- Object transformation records
+ + +

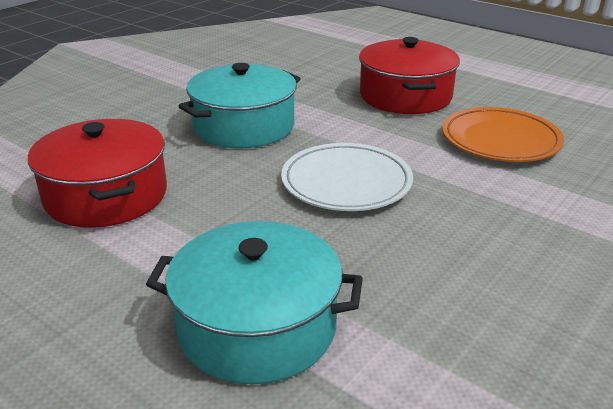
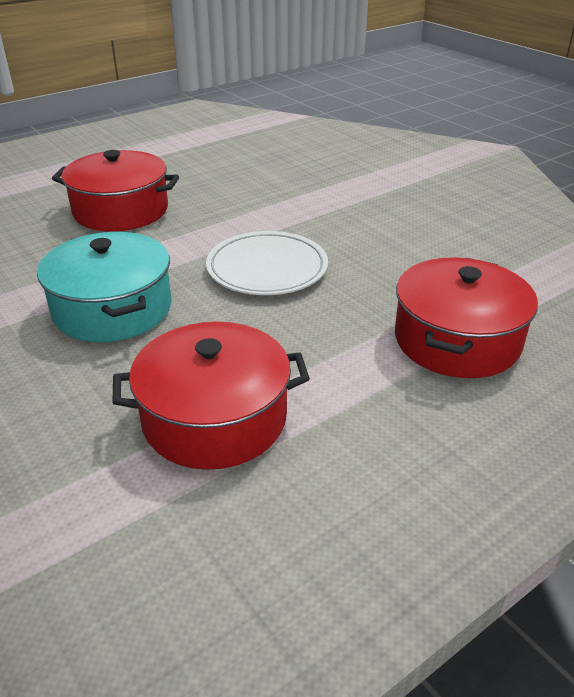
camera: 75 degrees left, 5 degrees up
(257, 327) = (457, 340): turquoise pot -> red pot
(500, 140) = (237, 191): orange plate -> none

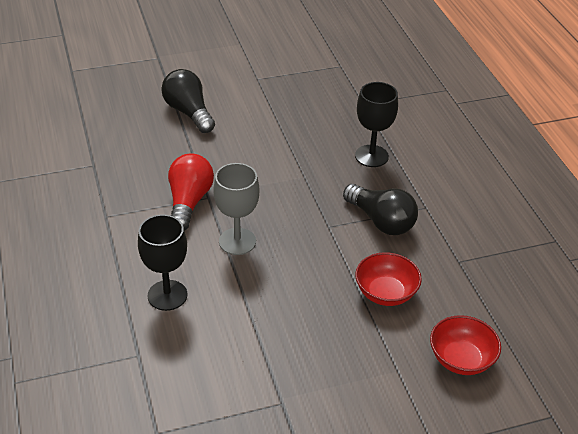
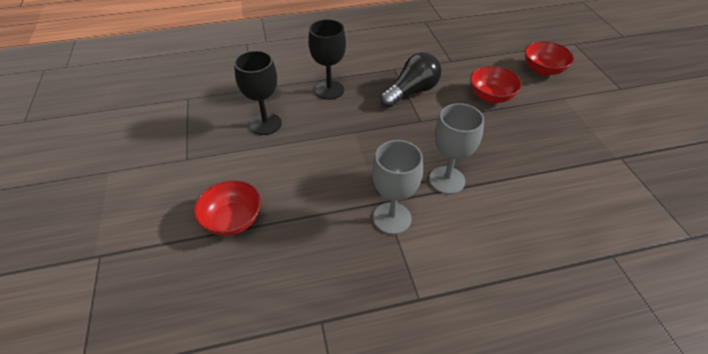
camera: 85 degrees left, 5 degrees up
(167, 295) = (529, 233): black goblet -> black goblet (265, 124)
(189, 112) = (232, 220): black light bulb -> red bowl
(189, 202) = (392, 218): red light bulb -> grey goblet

+ + +

- WHAT YOU ARE ASKED TO DO
Starting from the line that contains "(189, 112) = (232, 220): black", transcribe each line to the end of the records above. Please add nothing.

- ANSWER BOX
(189, 112) = (232, 220): black light bulb -> red bowl
(189, 202) = (392, 218): red light bulb -> grey goblet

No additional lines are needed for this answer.